= TASK =
Copying rule for the data below: pictures stay out, and only the lines from the one with "D4: schottky SS14" down to the one with "L3: 6.8mH (LX, VRAW) -> 6.8mH (+9V, VRAW)", inclusive, are repeated exactly.

= SOURCE MATERIAL =
>>>

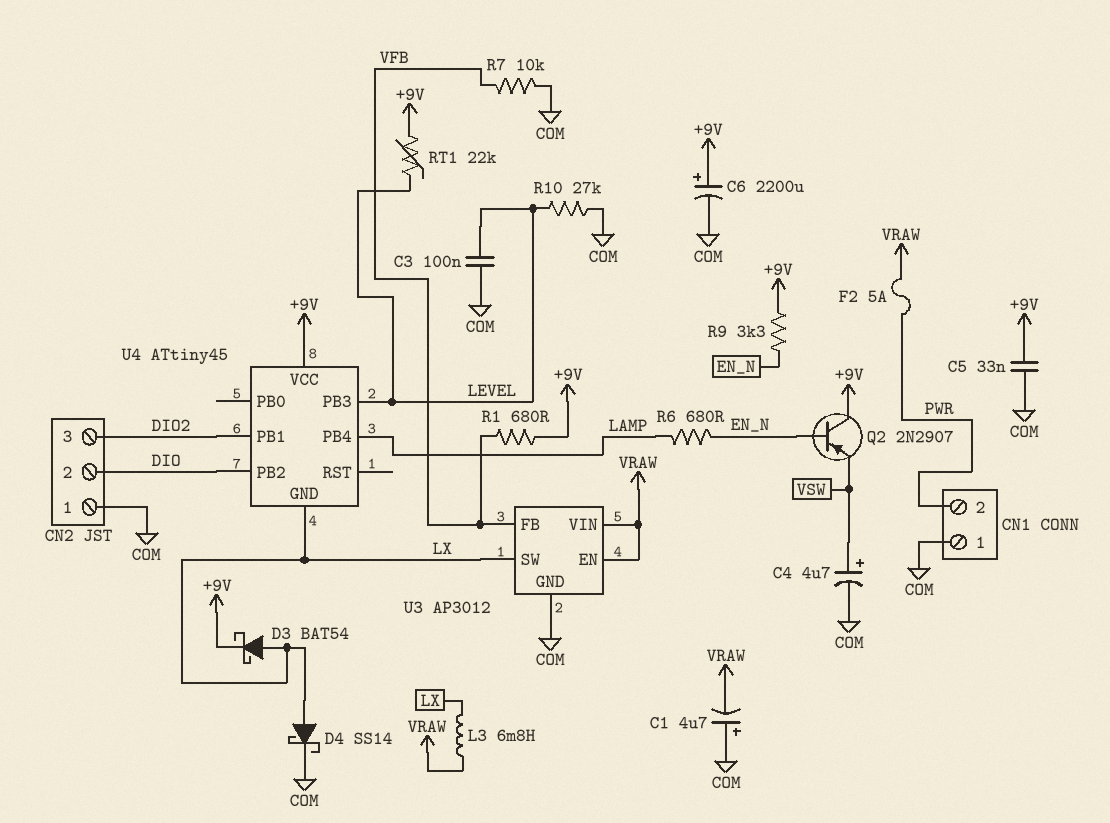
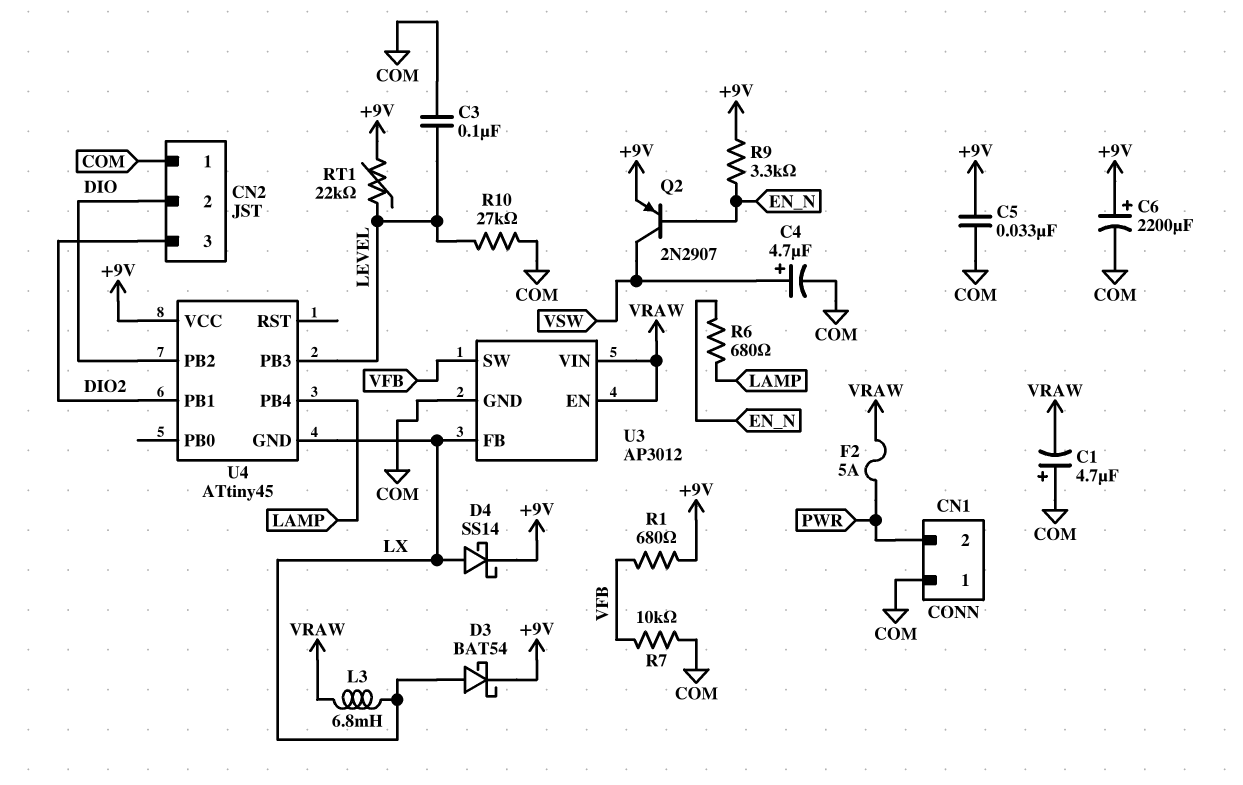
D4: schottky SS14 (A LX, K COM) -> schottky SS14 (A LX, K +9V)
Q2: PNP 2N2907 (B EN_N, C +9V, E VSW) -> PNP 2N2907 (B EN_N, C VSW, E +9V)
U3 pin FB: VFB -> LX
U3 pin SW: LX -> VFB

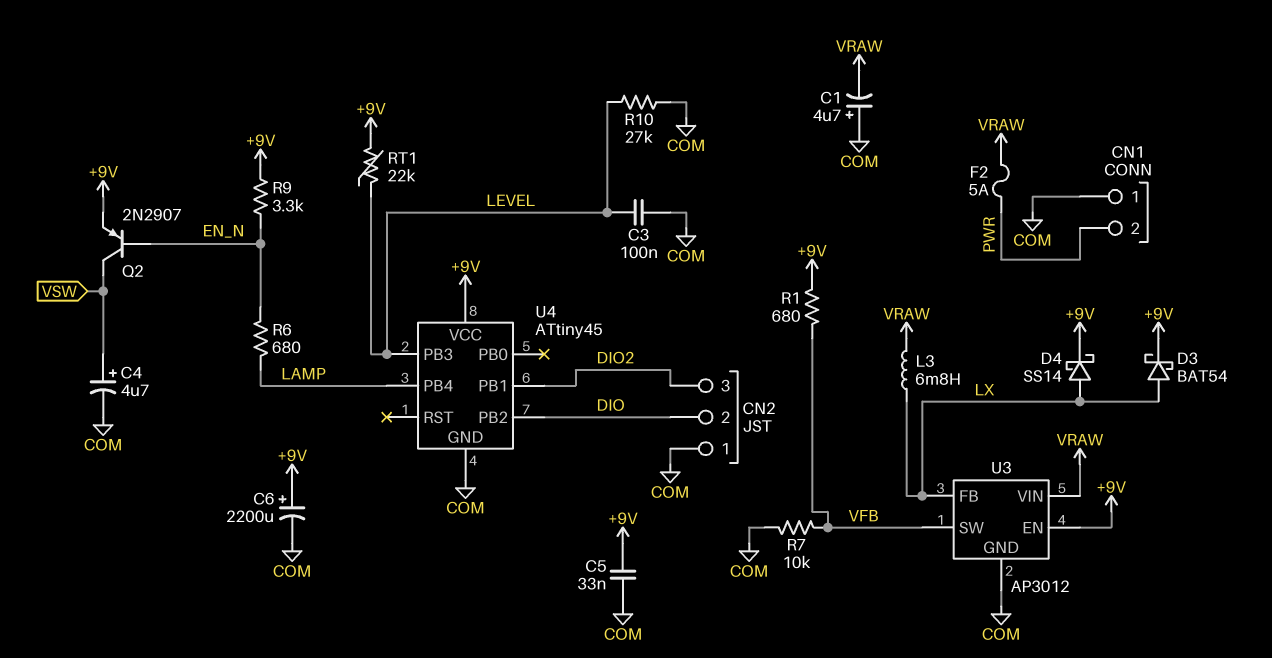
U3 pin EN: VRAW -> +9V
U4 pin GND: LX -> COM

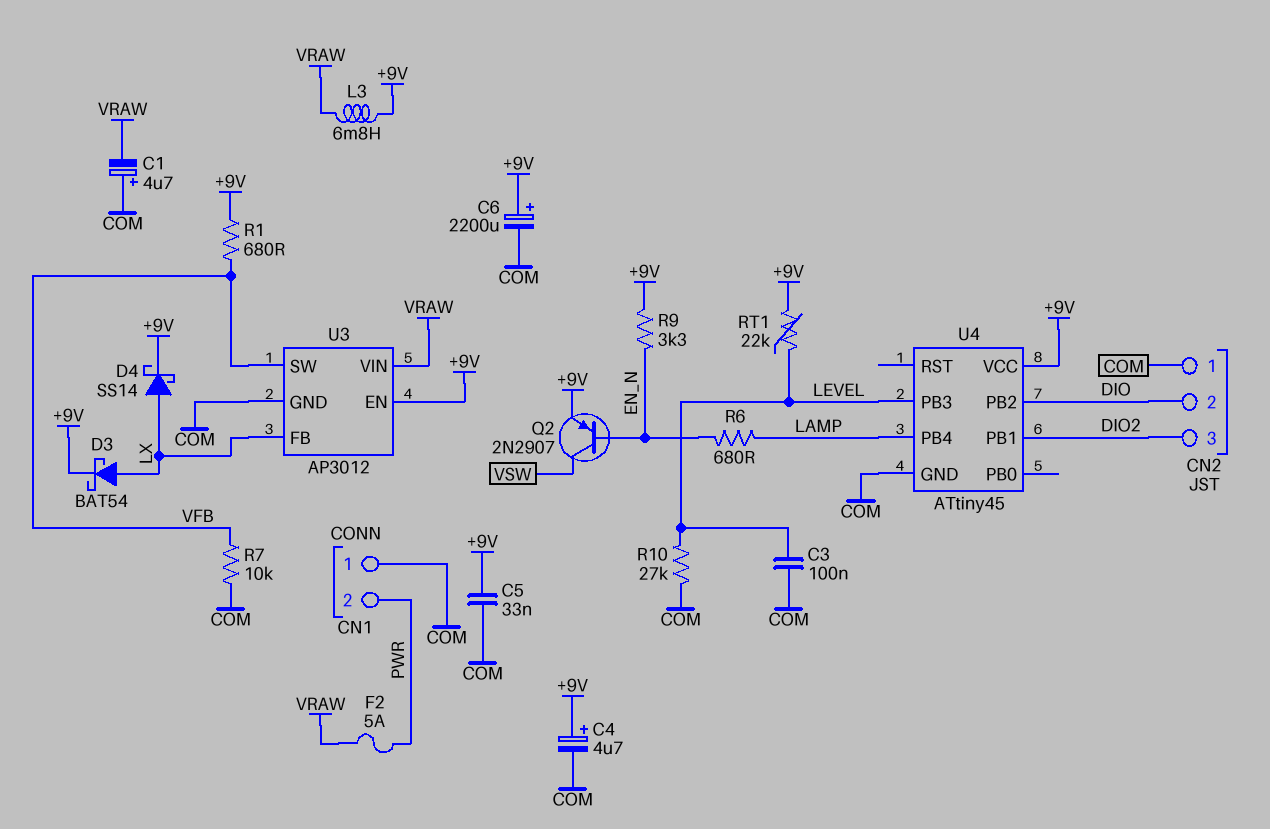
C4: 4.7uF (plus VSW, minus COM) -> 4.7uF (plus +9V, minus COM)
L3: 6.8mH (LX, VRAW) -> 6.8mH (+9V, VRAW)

<<<
>>>

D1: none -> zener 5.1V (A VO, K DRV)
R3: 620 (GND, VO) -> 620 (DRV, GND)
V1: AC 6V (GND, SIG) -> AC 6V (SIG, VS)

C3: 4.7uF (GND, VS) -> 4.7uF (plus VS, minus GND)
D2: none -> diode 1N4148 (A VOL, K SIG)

<<<
>>>

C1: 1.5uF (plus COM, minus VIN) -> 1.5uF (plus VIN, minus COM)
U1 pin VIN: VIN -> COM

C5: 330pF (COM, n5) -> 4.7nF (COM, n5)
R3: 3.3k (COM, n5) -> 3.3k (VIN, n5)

<<<

= TASK RESPONSE =
D4: schottky SS14 (A LX, K COM) -> schottky SS14 (A LX, K +9V)
Q2: PNP 2N2907 (B EN_N, C +9V, E VSW) -> PNP 2N2907 (B EN_N, C VSW, E +9V)
U3 pin FB: VFB -> LX
U3 pin SW: LX -> VFB

U3 pin EN: VRAW -> +9V
U4 pin GND: LX -> COM

C4: 4.7uF (plus VSW, minus COM) -> 4.7uF (plus +9V, minus COM)
L3: 6.8mH (LX, VRAW) -> 6.8mH (+9V, VRAW)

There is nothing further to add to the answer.